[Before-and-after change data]
○ ○ ○

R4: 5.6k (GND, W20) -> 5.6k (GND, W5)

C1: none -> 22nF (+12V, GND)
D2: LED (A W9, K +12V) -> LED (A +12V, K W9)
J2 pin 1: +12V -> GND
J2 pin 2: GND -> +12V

○ ○ ○

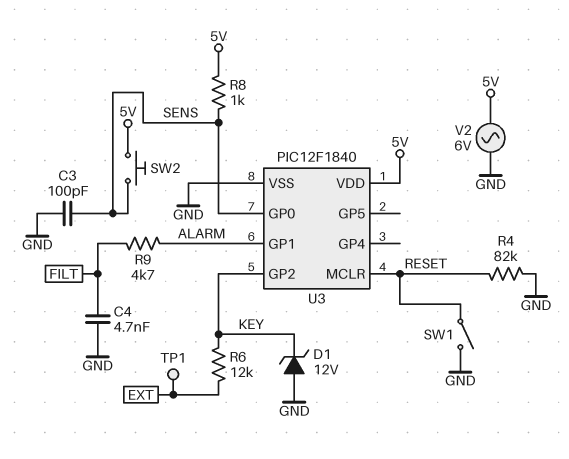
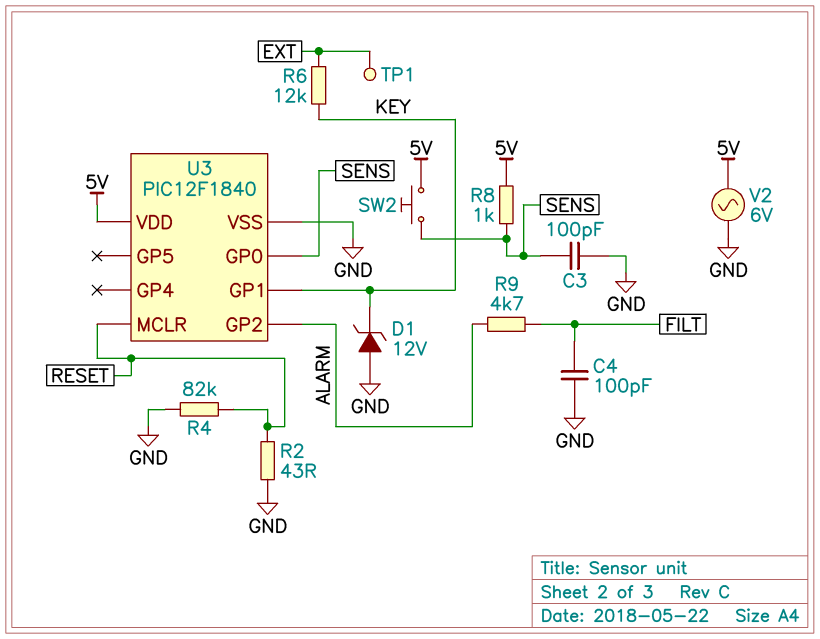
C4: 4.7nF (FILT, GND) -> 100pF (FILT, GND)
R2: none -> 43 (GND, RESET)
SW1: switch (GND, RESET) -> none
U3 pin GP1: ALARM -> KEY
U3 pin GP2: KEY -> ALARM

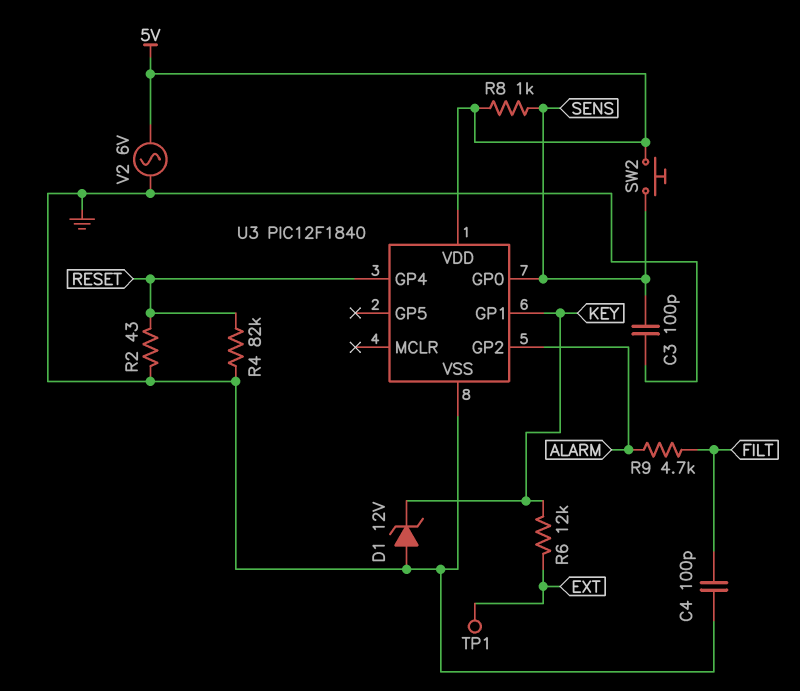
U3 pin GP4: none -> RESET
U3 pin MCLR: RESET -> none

○ ○ ○

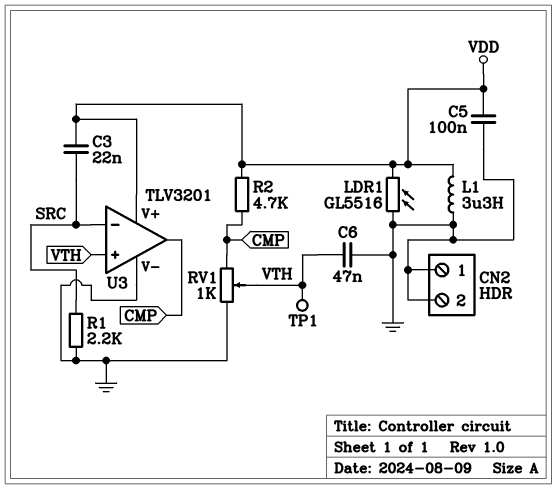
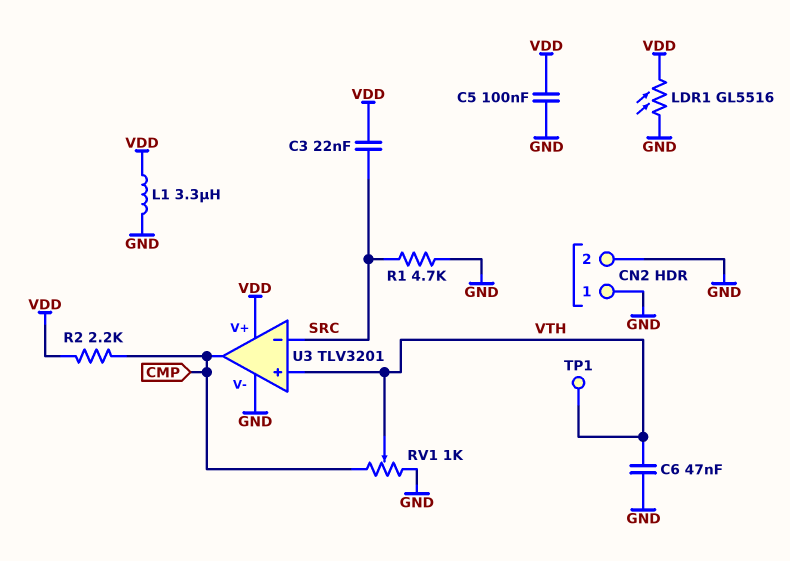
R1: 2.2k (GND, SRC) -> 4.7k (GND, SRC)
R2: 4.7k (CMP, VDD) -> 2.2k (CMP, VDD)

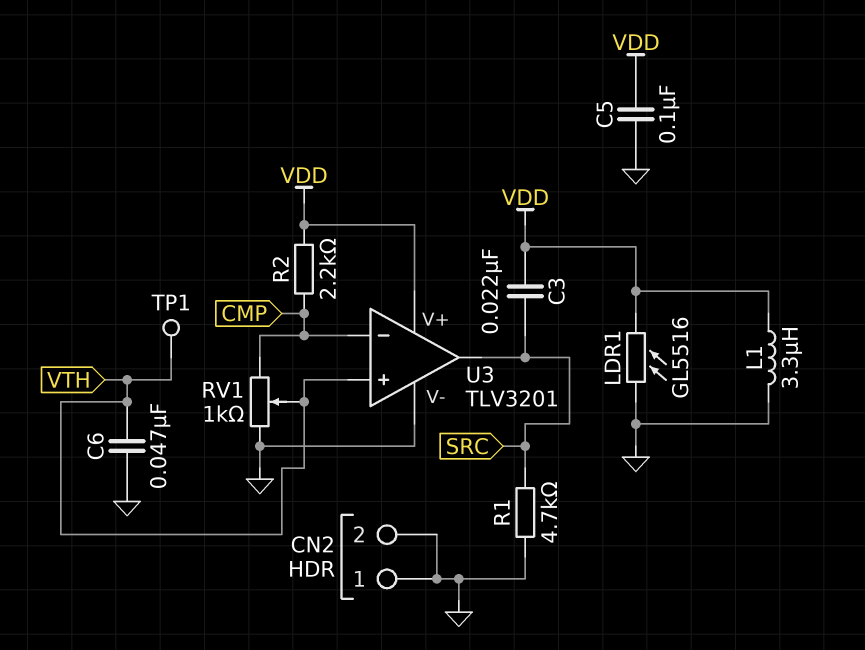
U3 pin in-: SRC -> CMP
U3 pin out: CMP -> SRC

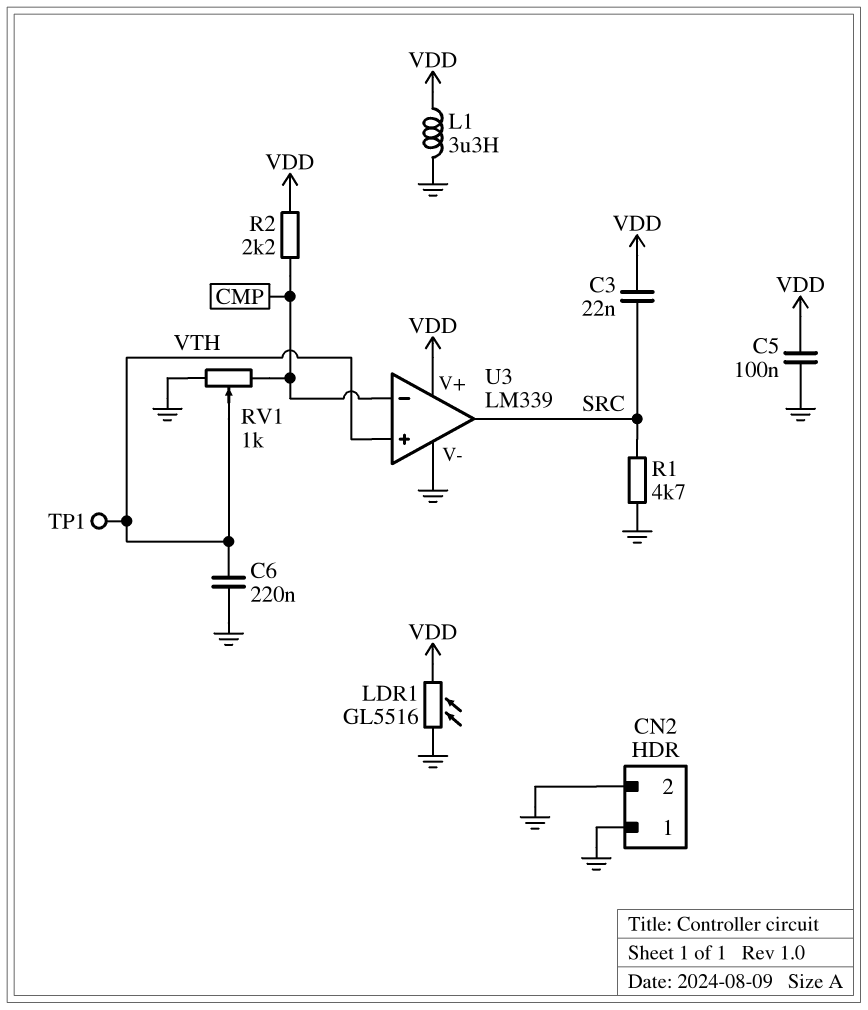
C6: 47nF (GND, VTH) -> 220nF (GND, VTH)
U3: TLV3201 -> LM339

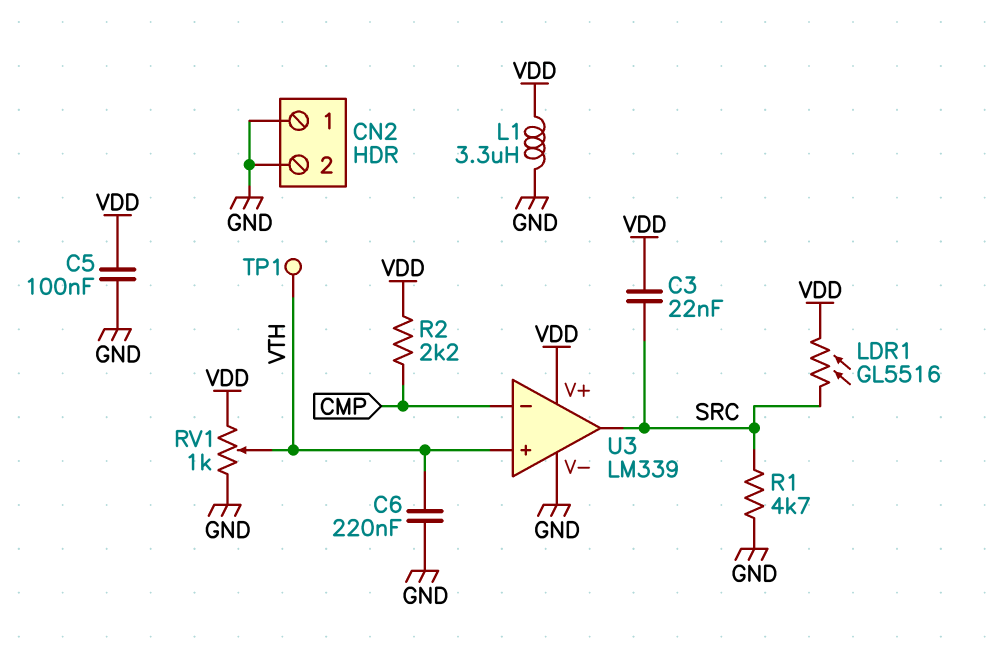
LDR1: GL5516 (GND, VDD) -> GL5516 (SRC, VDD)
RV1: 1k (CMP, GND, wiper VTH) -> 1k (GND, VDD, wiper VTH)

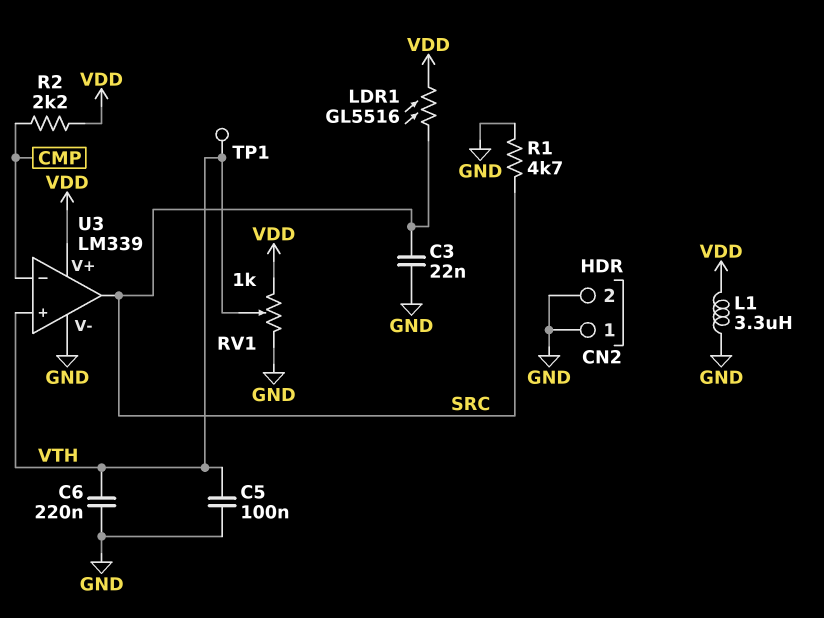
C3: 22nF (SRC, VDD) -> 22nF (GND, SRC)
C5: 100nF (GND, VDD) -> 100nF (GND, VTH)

○ ○ ○

§ **PROBLEM TO SOLVE**
Your reply should be one number: the count of lines above that hold the word "none".

§ **ANSWER FOR THIS EXERCISE**
5